*** Opening of DATA FOR PROCESSING ***
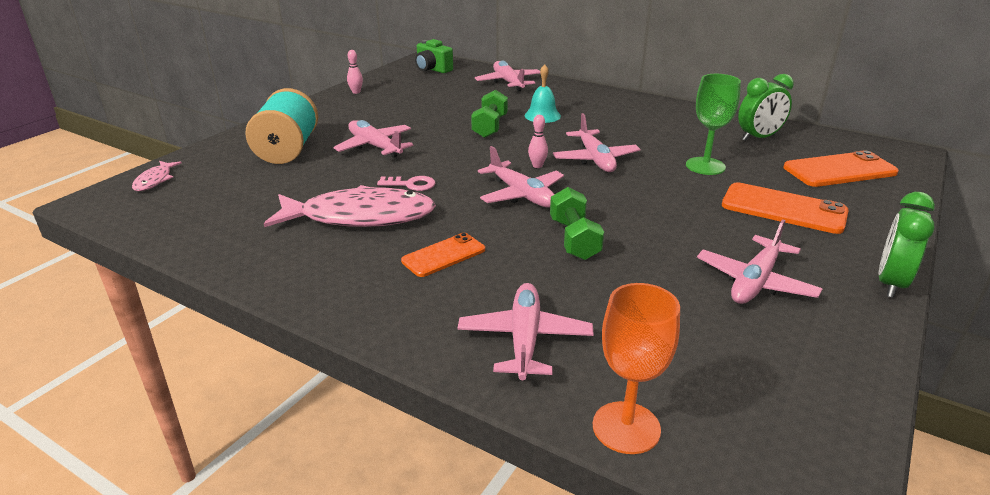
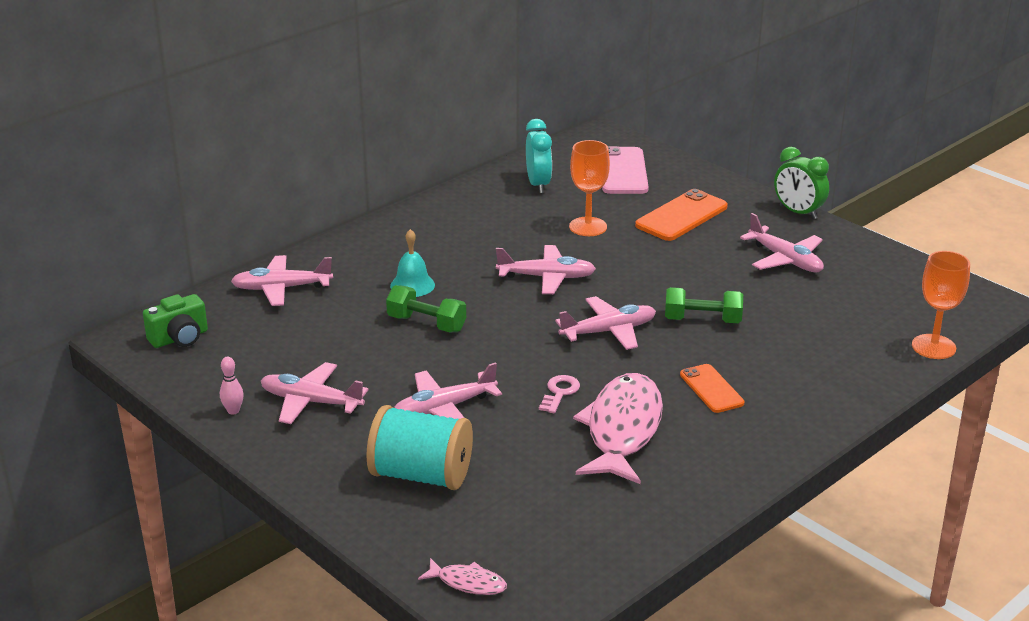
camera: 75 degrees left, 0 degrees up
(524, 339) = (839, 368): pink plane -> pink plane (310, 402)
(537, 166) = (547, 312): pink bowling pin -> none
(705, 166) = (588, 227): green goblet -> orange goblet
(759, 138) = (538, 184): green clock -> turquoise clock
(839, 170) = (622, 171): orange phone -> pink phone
*** Close of DATA FOR PROCESSING ***
*** Opening of DATA FOR PROCESSING ***
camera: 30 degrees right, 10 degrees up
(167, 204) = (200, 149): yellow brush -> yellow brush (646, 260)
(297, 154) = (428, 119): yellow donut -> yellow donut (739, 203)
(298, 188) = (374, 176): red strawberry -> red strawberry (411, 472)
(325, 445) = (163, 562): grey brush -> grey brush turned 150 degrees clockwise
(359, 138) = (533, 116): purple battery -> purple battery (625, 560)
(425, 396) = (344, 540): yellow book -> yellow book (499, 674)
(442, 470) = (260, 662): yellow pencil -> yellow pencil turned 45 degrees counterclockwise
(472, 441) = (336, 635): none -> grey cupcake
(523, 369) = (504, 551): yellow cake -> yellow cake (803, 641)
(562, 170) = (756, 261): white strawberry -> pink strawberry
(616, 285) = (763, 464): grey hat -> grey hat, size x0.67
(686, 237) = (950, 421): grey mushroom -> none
*** Close of DATA FOR PROCESSING ***
*** Opening of DATA FOR PROCESSING ***
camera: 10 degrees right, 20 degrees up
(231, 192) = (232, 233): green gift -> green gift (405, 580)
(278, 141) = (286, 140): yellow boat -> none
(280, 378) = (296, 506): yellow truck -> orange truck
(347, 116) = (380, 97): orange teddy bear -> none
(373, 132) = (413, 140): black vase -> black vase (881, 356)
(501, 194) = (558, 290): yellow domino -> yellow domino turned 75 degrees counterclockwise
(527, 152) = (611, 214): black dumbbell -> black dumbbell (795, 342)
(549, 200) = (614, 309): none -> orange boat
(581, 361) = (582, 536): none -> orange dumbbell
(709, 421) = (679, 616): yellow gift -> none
*** Close of DATA FOR PROCESSING ***
All lines above from the one containing "(501, 194) = (558, 290): yellow" to the one containing "(709, 421) = (679, 616): yellow gift -> none" must be repeated exactly, both lines included, and no others.

◆ **EXERCISE RESULT**
(501, 194) = (558, 290): yellow domino -> yellow domino turned 75 degrees counterclockwise
(527, 152) = (611, 214): black dumbbell -> black dumbbell (795, 342)
(549, 200) = (614, 309): none -> orange boat
(581, 361) = (582, 536): none -> orange dumbbell
(709, 421) = (679, 616): yellow gift -> none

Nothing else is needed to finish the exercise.